WHAT THE TASK REQUIRES —
When you respond, write out each entry exactly as it stands.

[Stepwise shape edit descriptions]
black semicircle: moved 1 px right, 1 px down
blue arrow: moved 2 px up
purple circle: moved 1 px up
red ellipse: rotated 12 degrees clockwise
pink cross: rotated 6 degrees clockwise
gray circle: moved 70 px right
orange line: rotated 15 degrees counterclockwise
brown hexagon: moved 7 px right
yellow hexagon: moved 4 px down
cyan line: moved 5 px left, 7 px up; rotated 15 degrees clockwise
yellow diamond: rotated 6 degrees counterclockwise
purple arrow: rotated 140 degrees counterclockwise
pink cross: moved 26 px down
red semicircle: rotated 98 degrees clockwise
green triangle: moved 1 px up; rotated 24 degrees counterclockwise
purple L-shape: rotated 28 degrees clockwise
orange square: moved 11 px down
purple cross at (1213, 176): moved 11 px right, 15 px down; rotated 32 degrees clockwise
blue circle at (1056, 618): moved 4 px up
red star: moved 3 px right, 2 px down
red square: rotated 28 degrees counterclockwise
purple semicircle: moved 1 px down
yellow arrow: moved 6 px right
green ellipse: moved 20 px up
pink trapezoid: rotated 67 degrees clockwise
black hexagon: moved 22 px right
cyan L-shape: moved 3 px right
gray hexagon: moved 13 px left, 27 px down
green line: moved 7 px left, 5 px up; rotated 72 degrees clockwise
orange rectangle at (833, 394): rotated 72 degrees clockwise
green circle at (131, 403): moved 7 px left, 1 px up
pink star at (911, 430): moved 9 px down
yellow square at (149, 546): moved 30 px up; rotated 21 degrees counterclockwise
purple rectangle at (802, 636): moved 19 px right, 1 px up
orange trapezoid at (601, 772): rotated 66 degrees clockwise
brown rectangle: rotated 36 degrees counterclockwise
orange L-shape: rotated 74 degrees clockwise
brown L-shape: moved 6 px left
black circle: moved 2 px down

OUTPUT —
black semicircle: moved 1 px right, 1 px down
blue arrow: moved 2 px up
purple circle: moved 1 px up
red ellipse: rotated 12 degrees clockwise
pink cross: rotated 6 degrees clockwise
gray circle: moved 70 px right
orange line: rotated 15 degrees counterclockwise
brown hexagon: moved 7 px right
yellow hexagon: moved 4 px down
cyan line: moved 5 px left, 7 px up; rotated 15 degrees clockwise
yellow diamond: rotated 6 degrees counterclockwise
purple arrow: rotated 140 degrees counterclockwise
pink cross: moved 26 px down
red semicircle: rotated 98 degrees clockwise
green triangle: moved 1 px up; rotated 24 degrees counterclockwise
purple L-shape: rotated 28 degrees clockwise
orange square: moved 11 px down
purple cross at (1213, 176): moved 11 px right, 15 px down; rotated 32 degrees clockwise
blue circle at (1056, 618): moved 4 px up
red star: moved 3 px right, 2 px down
red square: rotated 28 degrees counterclockwise
purple semicircle: moved 1 px down
yellow arrow: moved 6 px right
green ellipse: moved 20 px up
pink trapezoid: rotated 67 degrees clockwise
black hexagon: moved 22 px right
cyan L-shape: moved 3 px right
gray hexagon: moved 13 px left, 27 px down
green line: moved 7 px left, 5 px up; rotated 72 degrees clockwise
orange rectangle at (833, 394): rotated 72 degrees clockwise
green circle at (131, 403): moved 7 px left, 1 px up
pink star at (911, 430): moved 9 px down
yellow square at (149, 546): moved 30 px up; rotated 21 degrees counterclockwise
purple rectangle at (802, 636): moved 19 px right, 1 px up
orange trapezoid at (601, 772): rotated 66 degrees clockwise
brown rectangle: rotated 36 degrees counterclockwise
orange L-shape: rotated 74 degrees clockwise
brown L-shape: moved 6 px left
black circle: moved 2 px down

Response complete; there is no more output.